RECORDS TO USE below:

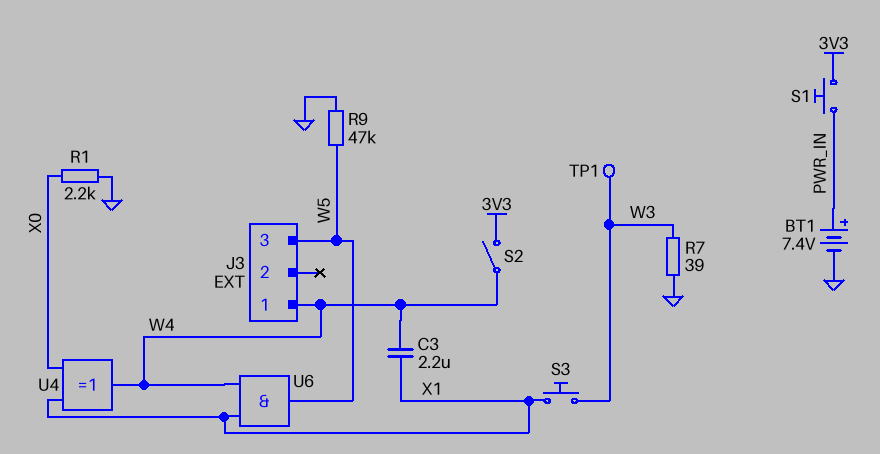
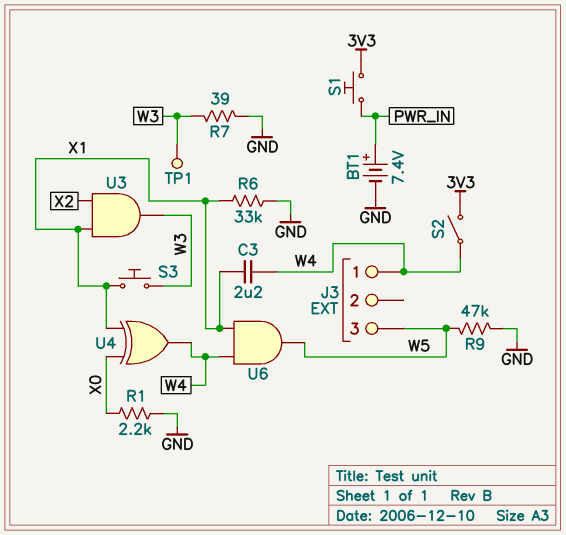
R6: none -> 33k (GND, X1)
U3: none -> AND (in X1, in X2, out W3)

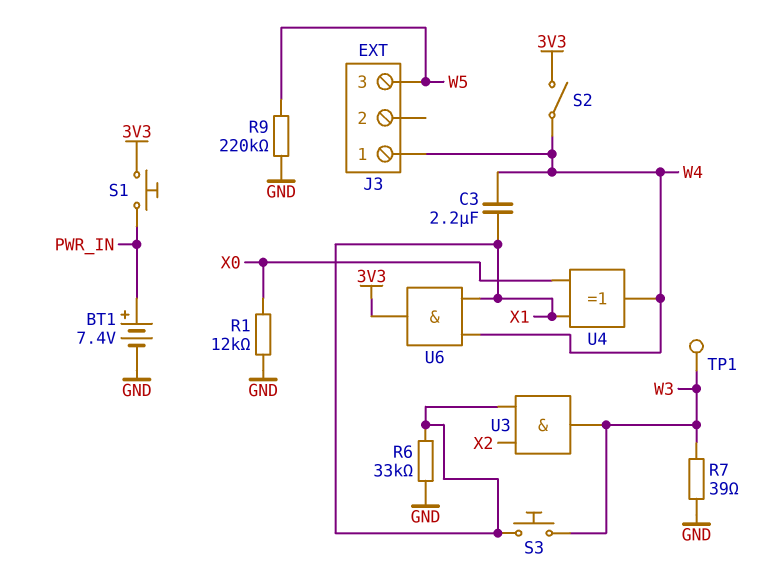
R1: 2.2k (GND, X0) -> 12k (GND, X0)
R9: 47k (GND, W5) -> 220k (GND, W5)
U6: AND (in W4, in X1, out W5) -> AND (in W4, in X1, out 3V3)

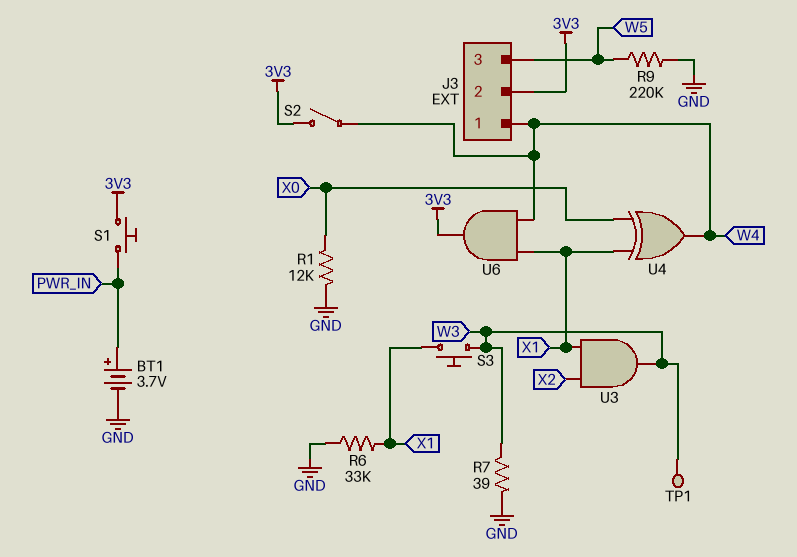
BT1: 7.4V (plus PWR_IN, minus GND) -> 3.7V (plus PWR_IN, minus GND)
C3: 2.2uF (W4, X1) -> none
J3 pin 2: none -> 3V3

End of RECORDS TO USE.

WHAT IS BEING ASKED
The count alone is wanted: how many lines above hold the string "none"?

REPLY
4